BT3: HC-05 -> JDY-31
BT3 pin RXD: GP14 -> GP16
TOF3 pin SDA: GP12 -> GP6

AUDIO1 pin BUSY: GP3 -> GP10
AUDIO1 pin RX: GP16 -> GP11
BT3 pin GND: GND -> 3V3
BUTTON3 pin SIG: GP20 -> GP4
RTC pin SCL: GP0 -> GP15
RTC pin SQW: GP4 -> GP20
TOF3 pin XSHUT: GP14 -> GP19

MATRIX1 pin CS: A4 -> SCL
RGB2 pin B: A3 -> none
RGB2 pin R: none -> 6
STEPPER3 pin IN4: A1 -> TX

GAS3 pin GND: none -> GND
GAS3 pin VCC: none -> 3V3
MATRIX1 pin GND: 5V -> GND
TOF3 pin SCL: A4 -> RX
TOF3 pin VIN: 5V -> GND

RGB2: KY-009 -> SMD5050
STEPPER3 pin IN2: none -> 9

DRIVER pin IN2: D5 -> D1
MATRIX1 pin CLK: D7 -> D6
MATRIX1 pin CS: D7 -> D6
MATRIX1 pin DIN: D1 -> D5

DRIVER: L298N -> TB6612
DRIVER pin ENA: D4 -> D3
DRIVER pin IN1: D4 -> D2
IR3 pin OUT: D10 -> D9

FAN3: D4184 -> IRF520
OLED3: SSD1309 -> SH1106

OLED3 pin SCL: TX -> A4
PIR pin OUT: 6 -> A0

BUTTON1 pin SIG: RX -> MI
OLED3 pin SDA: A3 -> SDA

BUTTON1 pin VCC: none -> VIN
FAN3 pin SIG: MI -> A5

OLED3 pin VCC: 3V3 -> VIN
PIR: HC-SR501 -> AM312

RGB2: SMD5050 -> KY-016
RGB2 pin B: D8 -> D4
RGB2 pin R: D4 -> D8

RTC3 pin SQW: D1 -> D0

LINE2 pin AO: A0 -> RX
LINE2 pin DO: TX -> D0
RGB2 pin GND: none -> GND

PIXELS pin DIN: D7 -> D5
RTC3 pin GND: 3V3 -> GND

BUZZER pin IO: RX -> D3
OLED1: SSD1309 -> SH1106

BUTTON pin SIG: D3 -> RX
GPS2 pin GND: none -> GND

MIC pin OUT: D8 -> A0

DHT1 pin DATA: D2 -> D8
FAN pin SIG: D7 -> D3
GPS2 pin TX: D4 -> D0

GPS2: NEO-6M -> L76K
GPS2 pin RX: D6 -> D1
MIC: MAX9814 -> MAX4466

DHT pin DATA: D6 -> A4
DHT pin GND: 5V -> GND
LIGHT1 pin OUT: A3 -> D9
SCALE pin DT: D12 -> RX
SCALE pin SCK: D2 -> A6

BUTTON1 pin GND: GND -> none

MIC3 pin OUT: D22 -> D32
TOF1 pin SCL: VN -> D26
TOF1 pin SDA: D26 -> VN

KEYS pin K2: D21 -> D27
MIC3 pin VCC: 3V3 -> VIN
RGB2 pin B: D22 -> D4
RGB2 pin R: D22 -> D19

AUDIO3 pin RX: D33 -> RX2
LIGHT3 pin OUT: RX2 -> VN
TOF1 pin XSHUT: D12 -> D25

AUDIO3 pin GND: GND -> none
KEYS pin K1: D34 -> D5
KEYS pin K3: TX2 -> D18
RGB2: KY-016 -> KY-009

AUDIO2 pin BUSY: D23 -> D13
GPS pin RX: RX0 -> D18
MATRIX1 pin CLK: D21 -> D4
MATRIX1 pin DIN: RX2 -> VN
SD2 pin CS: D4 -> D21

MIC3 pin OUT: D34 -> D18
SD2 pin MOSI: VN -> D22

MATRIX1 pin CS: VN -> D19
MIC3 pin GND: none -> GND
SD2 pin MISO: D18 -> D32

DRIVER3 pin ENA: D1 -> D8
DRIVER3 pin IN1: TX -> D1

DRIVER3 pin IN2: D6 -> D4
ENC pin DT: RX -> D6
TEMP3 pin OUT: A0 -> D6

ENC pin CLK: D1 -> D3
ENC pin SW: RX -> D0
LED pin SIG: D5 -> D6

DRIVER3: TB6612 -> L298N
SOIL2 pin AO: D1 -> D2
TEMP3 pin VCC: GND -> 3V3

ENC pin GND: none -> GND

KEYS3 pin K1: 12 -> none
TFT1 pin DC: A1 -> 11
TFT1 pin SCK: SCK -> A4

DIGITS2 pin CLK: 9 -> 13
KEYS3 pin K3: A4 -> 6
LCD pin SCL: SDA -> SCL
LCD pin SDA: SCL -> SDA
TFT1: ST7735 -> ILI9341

Work to be completed:
For each line above that includes "BUSY", make a copy.

Answer section:
AUDIO1 pin BUSY: GP3 -> GP10
AUDIO2 pin BUSY: D23 -> D13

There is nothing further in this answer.